__Exercise objective__. Where does the word "right" occur in the material? Copy each line that has it.

__Record set__.

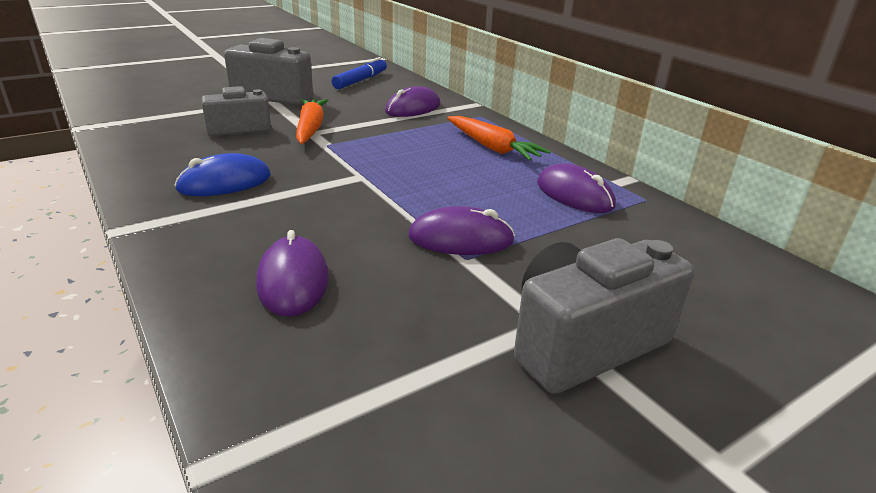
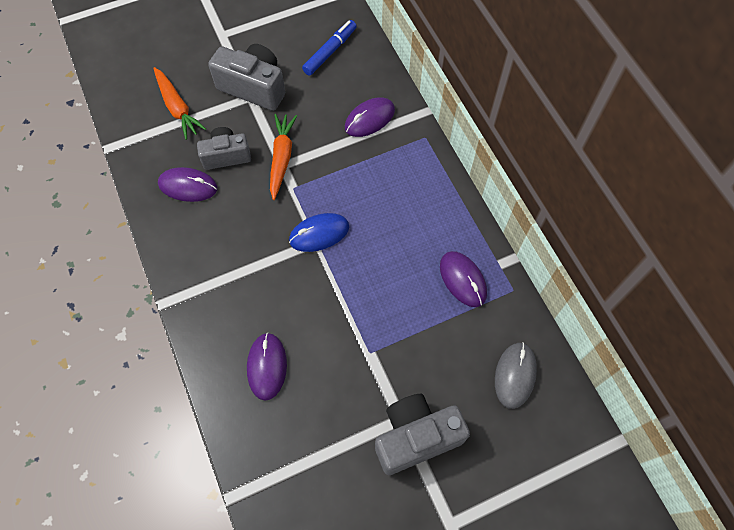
camera: 10 degrees right, 35 degrees up
blue mouse [174,153,271,196] -> blue mouse moved to [289,213,349,252]
purple mouse [408,206,515,255] -> purple mouse moved to [158,167,217,202]
orange carrot [447,116,551,161] -> orange carrot moved to [153,67,206,140]
none -> grey mouse [495,342,537,409]

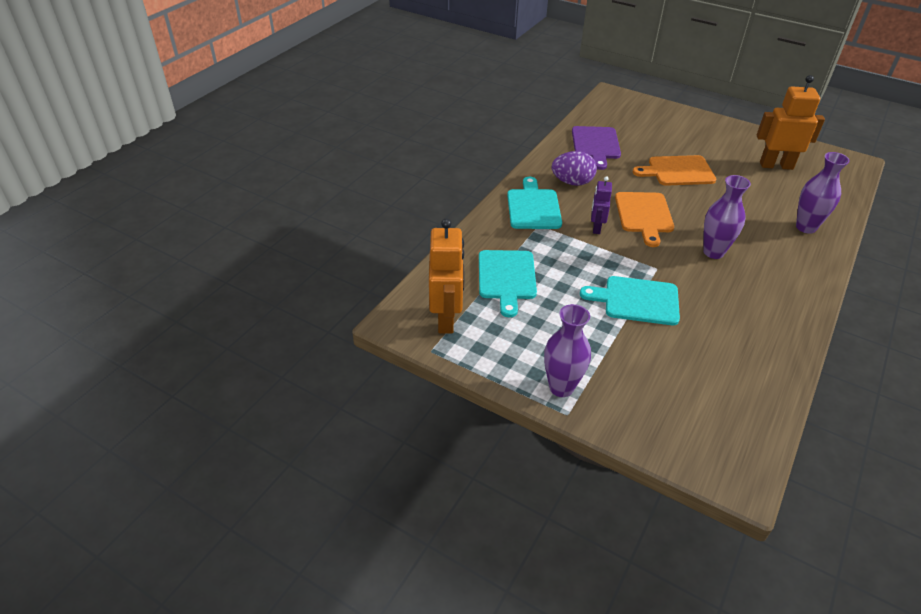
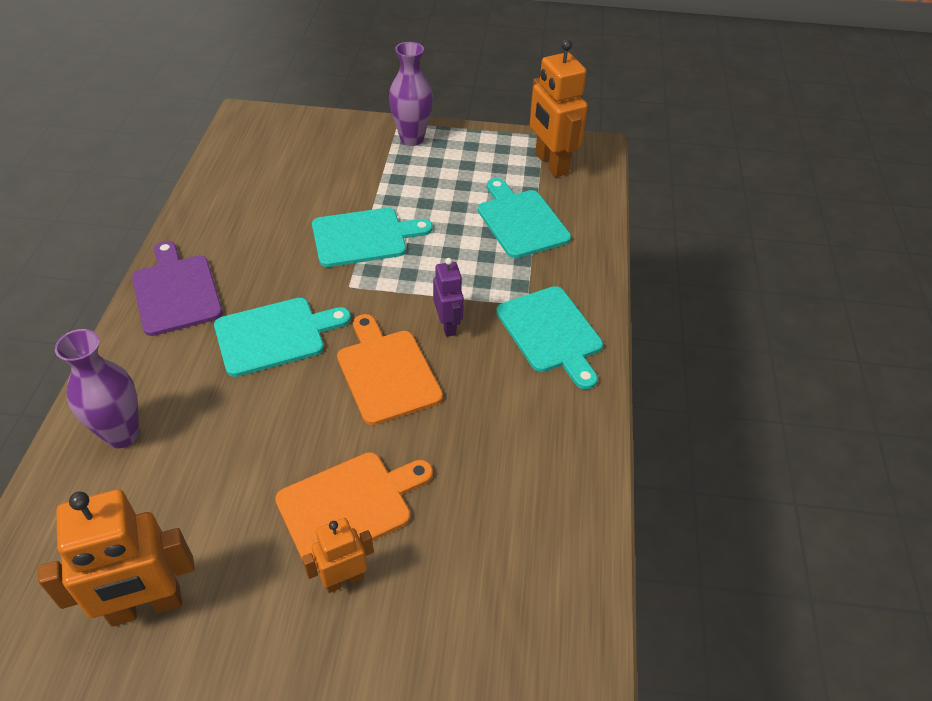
camera: 155 degrees right, 5 degrees up
purple egg [552,151,597,186] -> none
purple cutting board [572,126,621,170] -> purple cutting board moved to [132,241,223,336]
purple vase [703,175,751,259] -> turquoise cutting board [214,298,351,377]
none -> orange robot [302,518,374,593]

__Exercise solution__.
camera: 10 degrees right, 35 degrees up
camera: 155 degrees right, 5 degrees up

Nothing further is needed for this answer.